• _Task to complete_
Please return the lines below verbatim, beginning at the one that has "The GrayBaseballCap at" and stopping after the one that has "The PureWhiteStockpot at", and add no other lines.

• _Raw data_
########

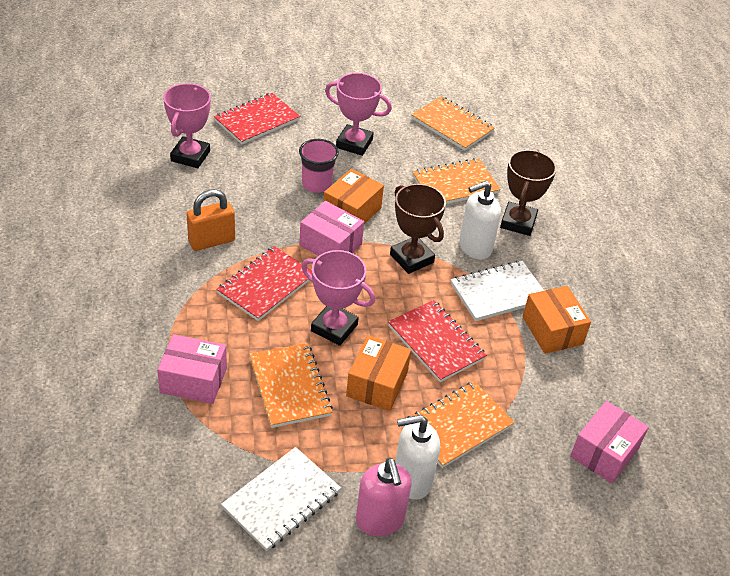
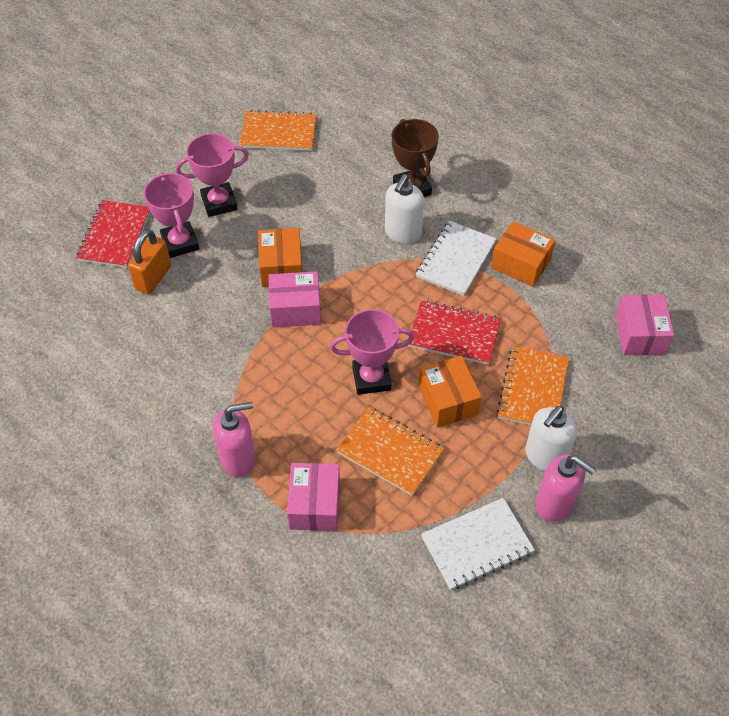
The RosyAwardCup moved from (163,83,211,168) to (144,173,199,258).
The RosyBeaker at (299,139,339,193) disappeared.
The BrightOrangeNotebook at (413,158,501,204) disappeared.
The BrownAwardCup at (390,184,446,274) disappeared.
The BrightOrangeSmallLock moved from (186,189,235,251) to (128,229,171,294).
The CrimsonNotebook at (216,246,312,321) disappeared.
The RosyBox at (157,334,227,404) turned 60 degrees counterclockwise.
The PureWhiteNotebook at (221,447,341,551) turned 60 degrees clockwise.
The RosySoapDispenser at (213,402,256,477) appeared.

########

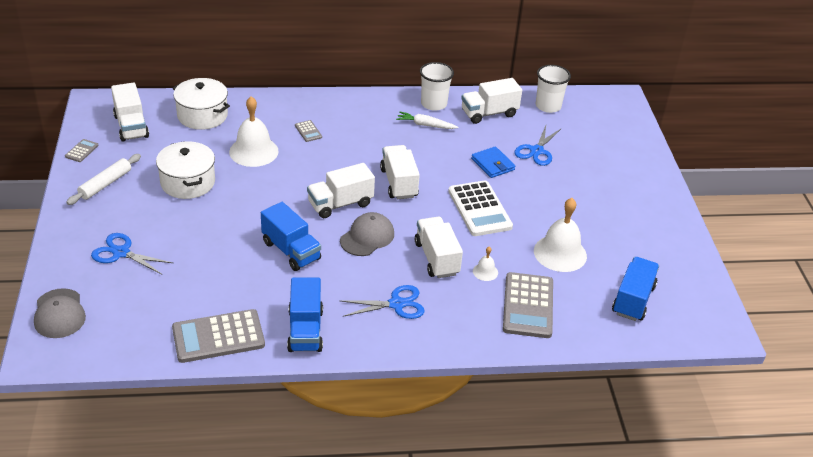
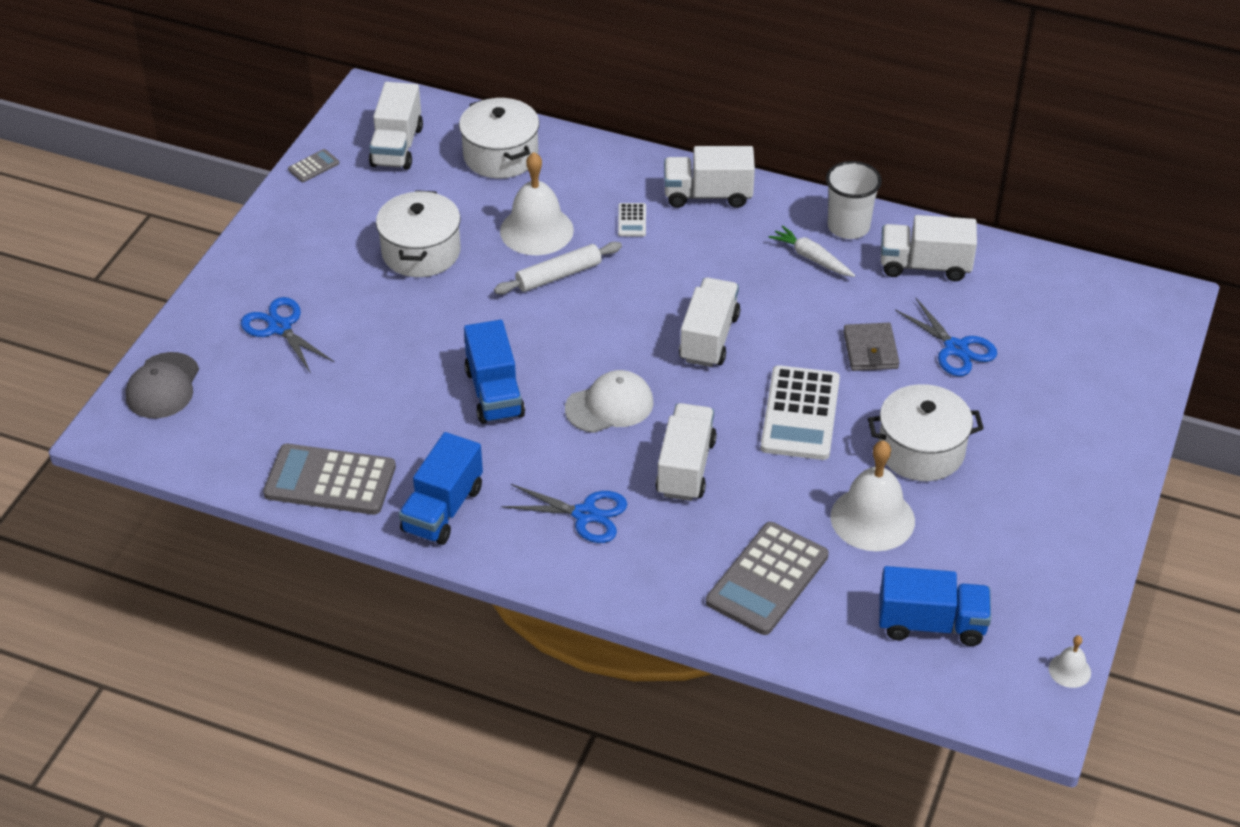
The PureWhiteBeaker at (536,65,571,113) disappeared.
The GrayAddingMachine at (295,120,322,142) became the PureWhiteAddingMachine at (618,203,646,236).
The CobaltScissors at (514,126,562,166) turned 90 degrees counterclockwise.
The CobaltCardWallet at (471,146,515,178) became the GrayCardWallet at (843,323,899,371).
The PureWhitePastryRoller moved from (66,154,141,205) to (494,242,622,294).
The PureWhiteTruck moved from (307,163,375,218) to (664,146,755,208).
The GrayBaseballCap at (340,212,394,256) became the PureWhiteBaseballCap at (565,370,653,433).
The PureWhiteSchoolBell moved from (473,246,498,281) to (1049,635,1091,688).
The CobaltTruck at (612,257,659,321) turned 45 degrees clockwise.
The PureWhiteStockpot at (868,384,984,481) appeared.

########

• _Worked solution_
The GrayBaseballCap at (340,212,394,256) became the PureWhiteBaseballCap at (565,370,653,433).
The PureWhiteSchoolBell moved from (473,246,498,281) to (1049,635,1091,688).
The CobaltTruck at (612,257,659,321) turned 45 degrees clockwise.
The PureWhiteStockpot at (868,384,984,481) appeared.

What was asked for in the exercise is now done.